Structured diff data
((
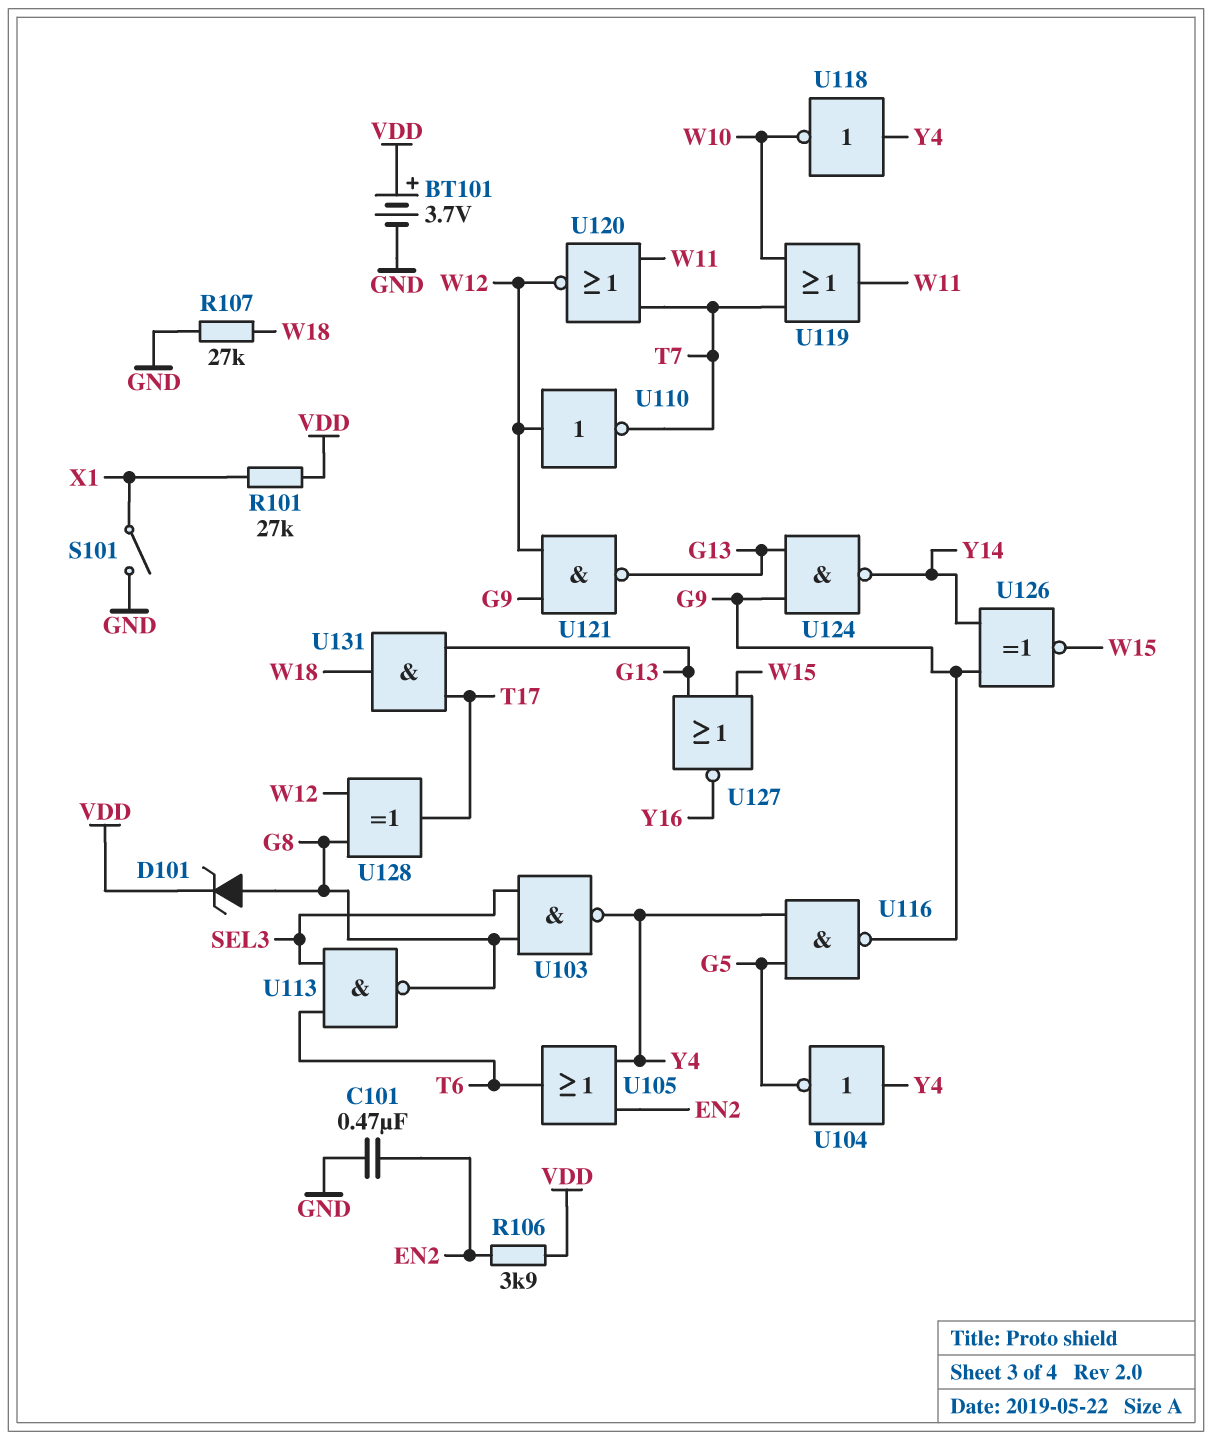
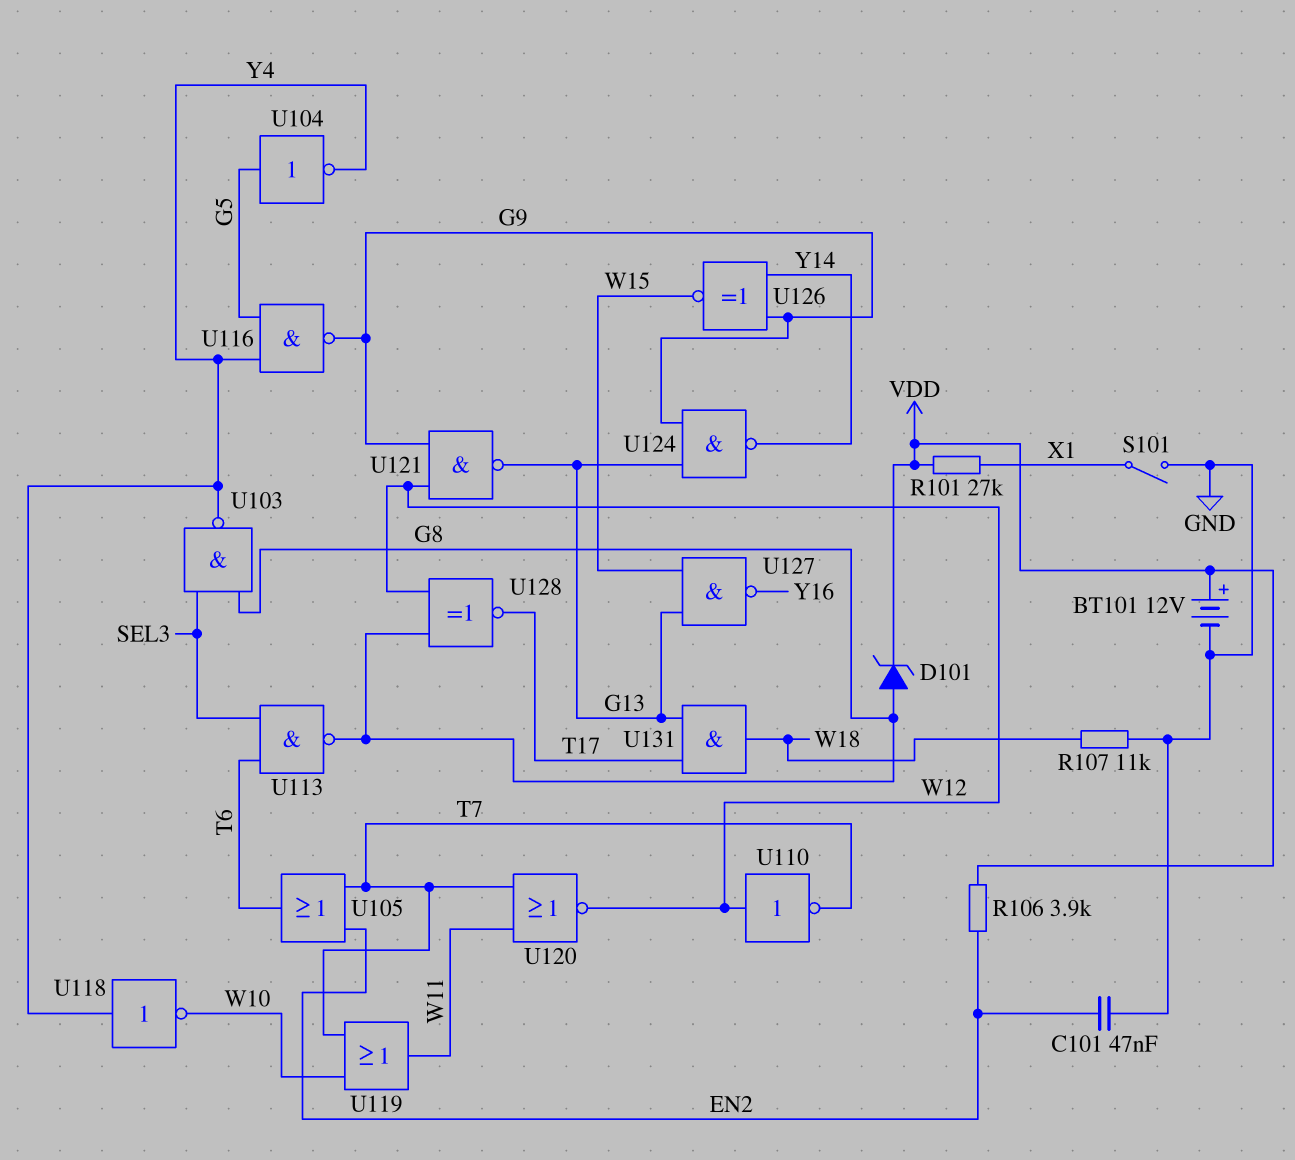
BT101: 3.7V (plus VDD, minus GND) -> 12V (plus VDD, minus GND)
C101: 470nF (EN2, GND) -> 47nF (EN2, GND)
R107: 27k (GND, W18) -> 11k (GND, W18)
U104: NOT (in Y4, out G5) -> NOT (in G5, out Y4)
U105: OR (in EN2, in Y4, out T6) -> OR (in EN2, in T7, out T6)
U127: NOR (in G13, in W15, out Y16) -> NAND (in G13, in W15, out Y16)
U128: XOR (in G8, in W12, out T17) -> XNOR (in G8, in W12, out T17)

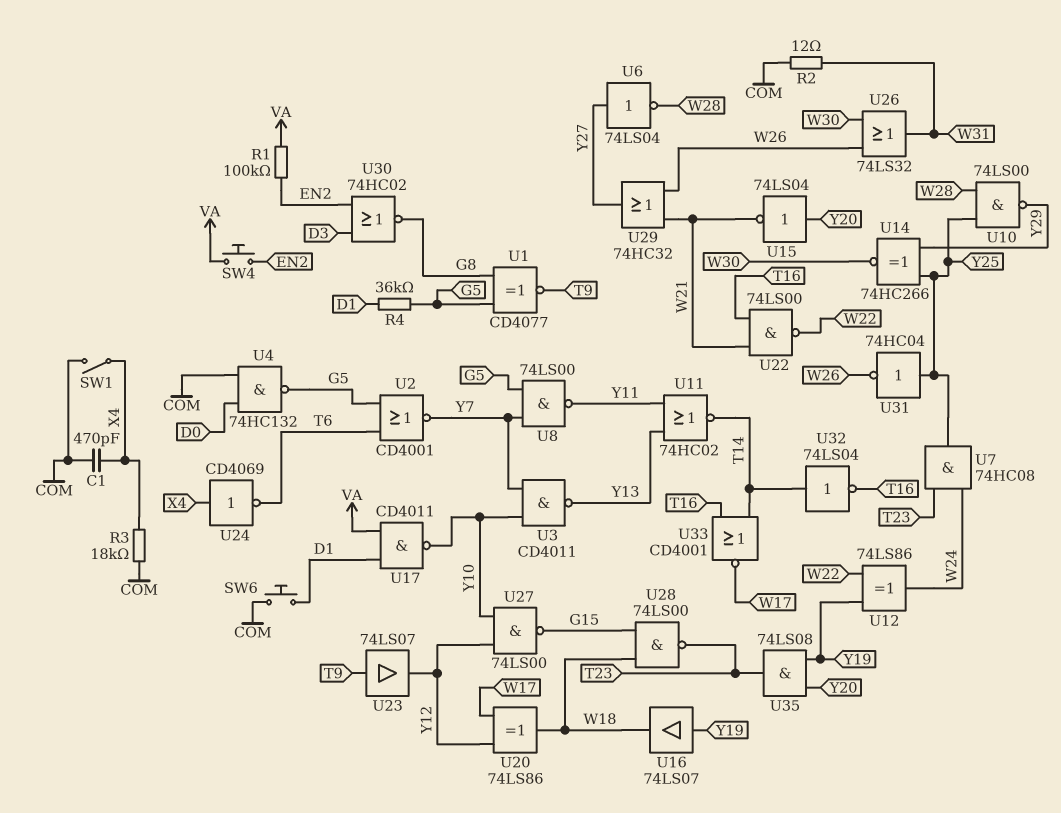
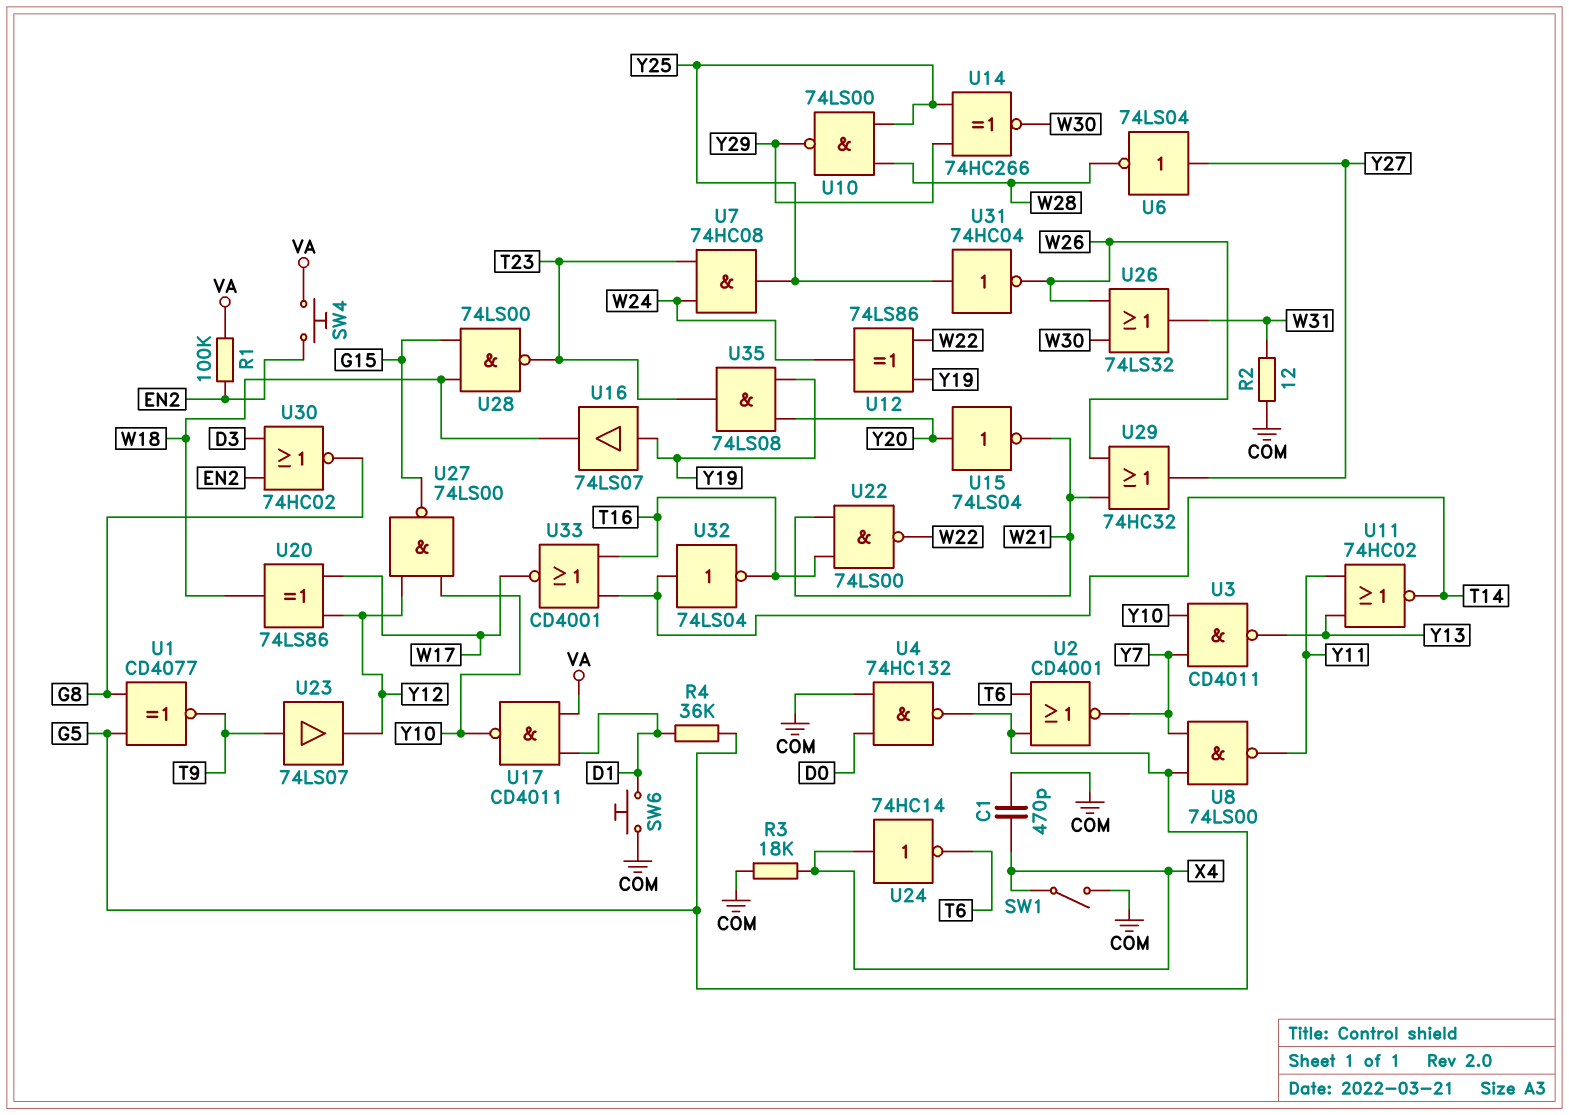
U24: NOT CD4069 (in X4, out T6) -> NOT 74HC14 (in X4, out T6)

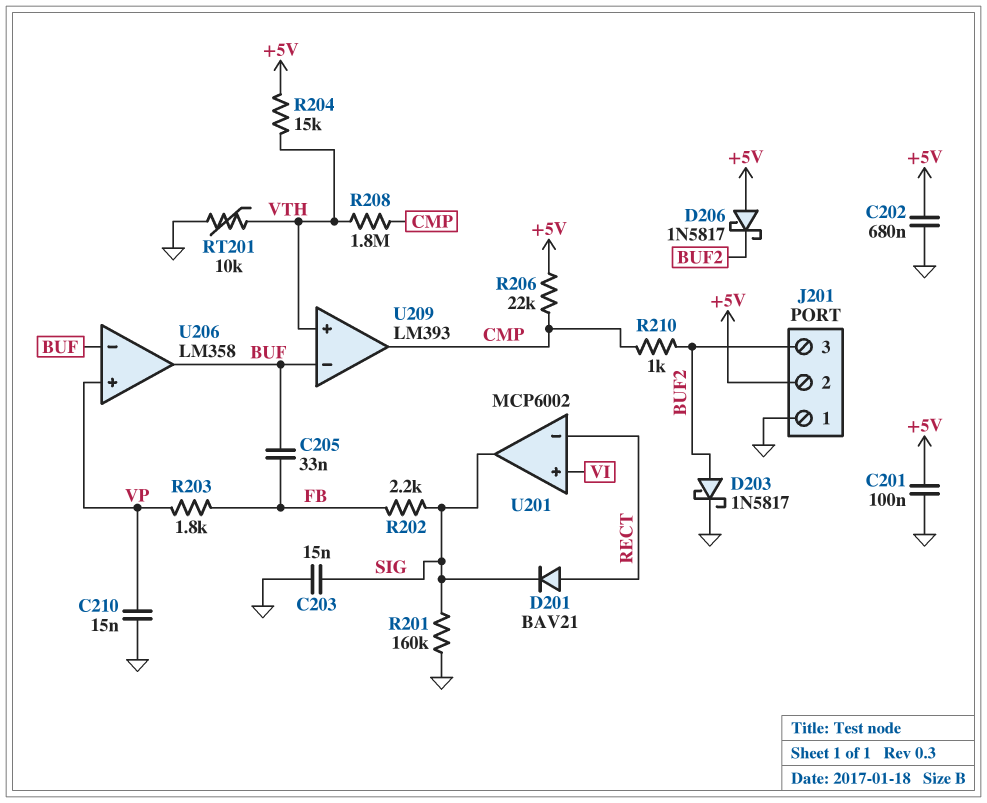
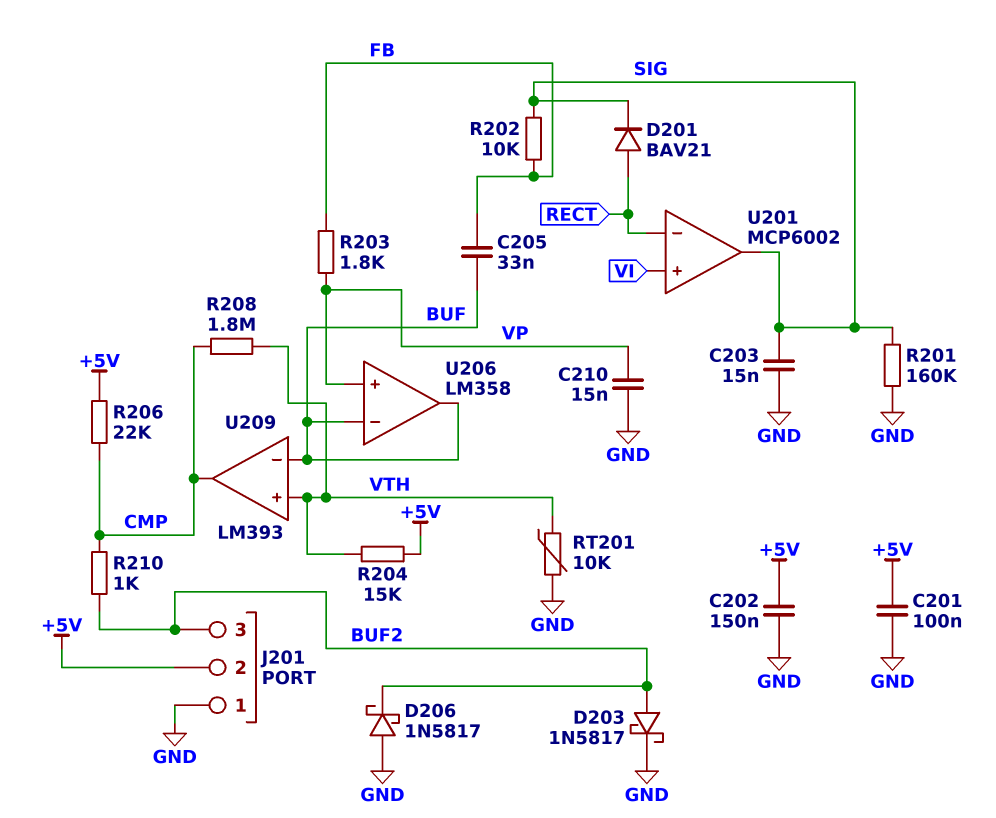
C202: 680nF (+5V, GND) -> 150nF (+5V, GND)
D206: schottky 1N5817 (A +5V, K BUF2) -> schottky 1N5817 (A GND, K BUF2)
R202: 2.2k (FB, SIG) -> 10k (FB, SIG)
))
(DIRECTIONS):
Repeat the records exactly, without the pictures.

(RESPONSE):
BT101: 3.7V (plus VDD, minus GND) -> 12V (plus VDD, minus GND)
C101: 470nF (EN2, GND) -> 47nF (EN2, GND)
R107: 27k (GND, W18) -> 11k (GND, W18)
U104: NOT (in Y4, out G5) -> NOT (in G5, out Y4)
U105: OR (in EN2, in Y4, out T6) -> OR (in EN2, in T7, out T6)
U127: NOR (in G13, in W15, out Y16) -> NAND (in G13, in W15, out Y16)
U128: XOR (in G8, in W12, out T17) -> XNOR (in G8, in W12, out T17)

U24: NOT CD4069 (in X4, out T6) -> NOT 74HC14 (in X4, out T6)

C202: 680nF (+5V, GND) -> 150nF (+5V, GND)
D206: schottky 1N5817 (A +5V, K BUF2) -> schottky 1N5817 (A GND, K BUF2)
R202: 2.2k (FB, SIG) -> 10k (FB, SIG)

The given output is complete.